═══ GIVEN DATA ═══

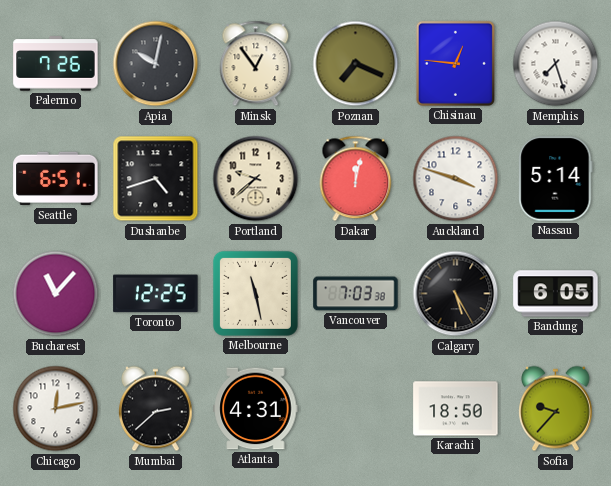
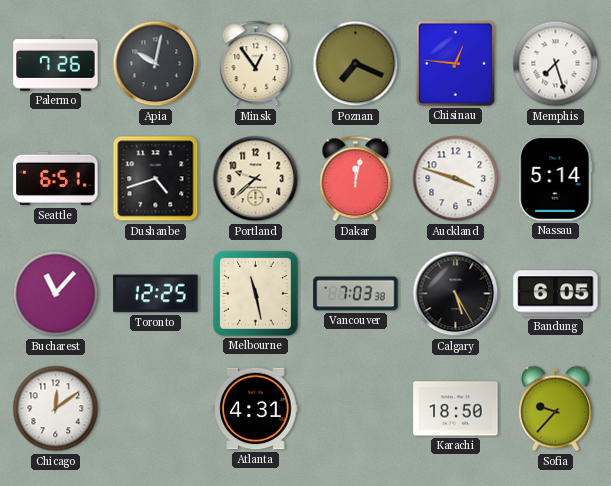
Chicago: 12:13 -> 12:09
Mumbai: 2:38 -> none
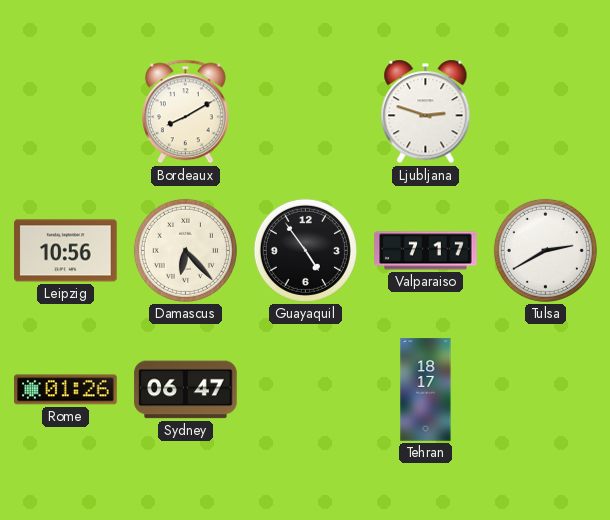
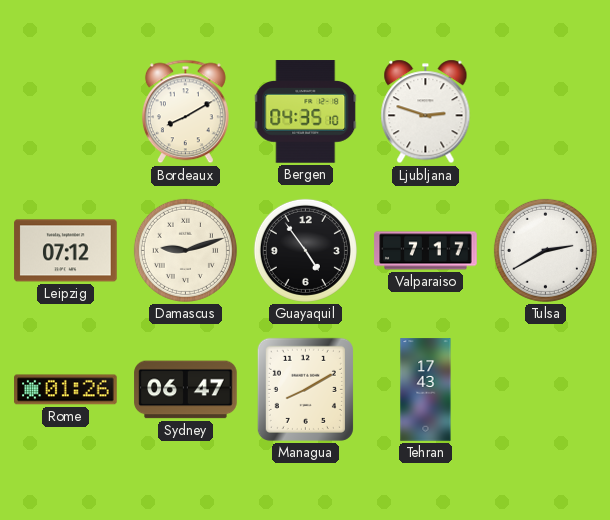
Bergen: none -> 04:35
Leipzig: 10:56 -> 07:12
Damascus: 6:23 -> 9:12
Managua: none -> 8:10
Tehran: 18:17 -> 17:43
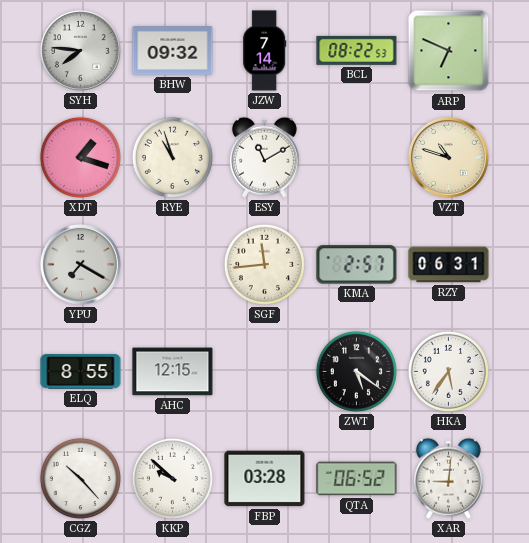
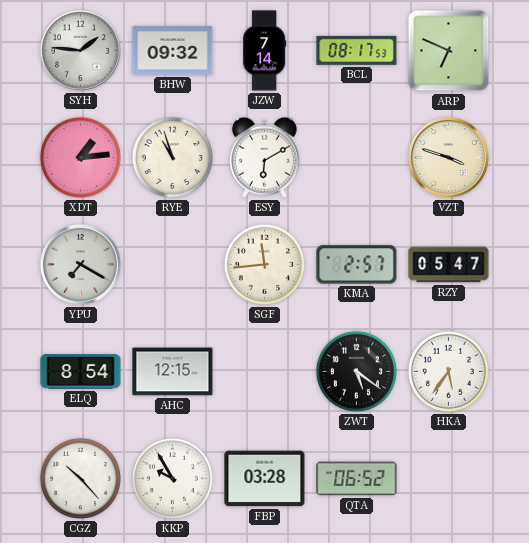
SYH: 7:46 -> 1:46
BCL: 08:22 -> 08:17
XDT: 1:18 -> 1:14
ESY: 11:10 -> 6:10
VZT: 10:48 -> 3:48
RZY: 06:31 -> 05:47
ELQ: 8:55 -> 8:54
KKP: 9:52 -> 9:55
XAR: 9:01 -> none
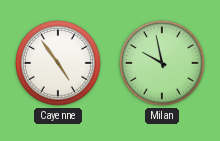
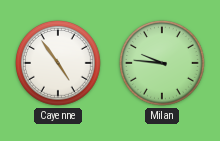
Milan: 9:58 -> 9:46
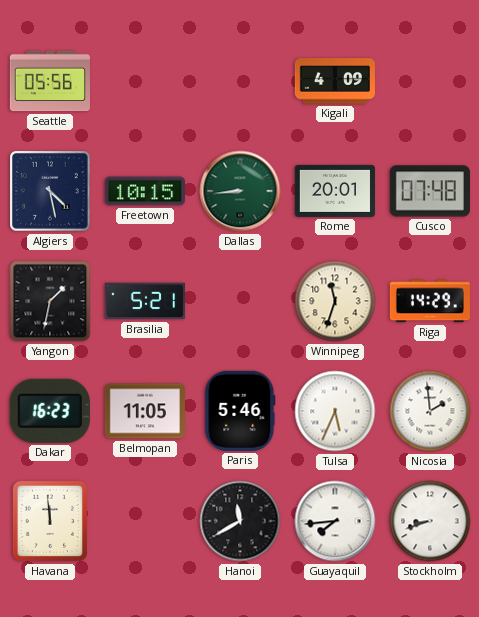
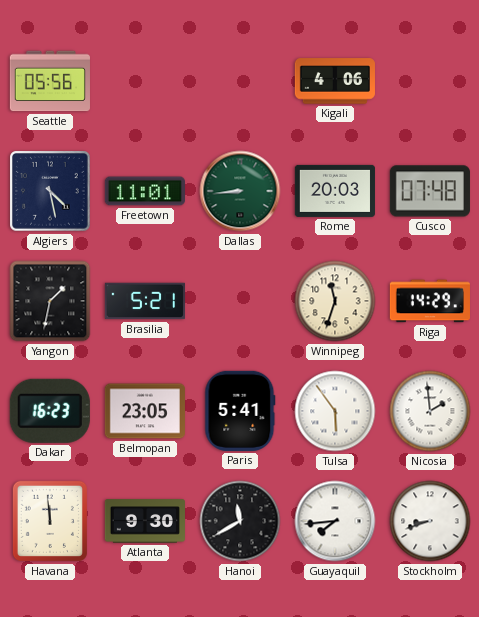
Kigali: 4:09 -> 4:06
Freetown: 10:15 -> 11:01
Rome: 20:01 -> 20:03
Belmopan: 11:05 -> 23:05
Paris: 5:46 -> 5:41
Tulsa: 5:34 -> 5:54
Atlanta: none -> 9:30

═══

> TO DO
Print the records from the line that contains "Bergen: none -> 04:35" through the last line of the records, copying each line verbatim. Omit the picture lines from your answer.

> CORRECT ANSWER
Bergen: none -> 04:35
Leipzig: 10:56 -> 07:12
Damascus: 6:23 -> 9:12
Managua: none -> 8:10
Tehran: 18:17 -> 17:43
SYH: 7:46 -> 1:46
BCL: 08:22 -> 08:17
XDT: 1:18 -> 1:14
ESY: 11:10 -> 6:10
VZT: 10:48 -> 3:48
RZY: 06:31 -> 05:47
ELQ: 8:55 -> 8:54
KKP: 9:52 -> 9:55
XAR: 9:01 -> none
Milan: 9:58 -> 9:46
Kigali: 4:09 -> 4:06
Freetown: 10:15 -> 11:01
Rome: 20:01 -> 20:03
Belmopan: 11:05 -> 23:05
Paris: 5:46 -> 5:41
Tulsa: 5:34 -> 5:54
Atlanta: none -> 9:30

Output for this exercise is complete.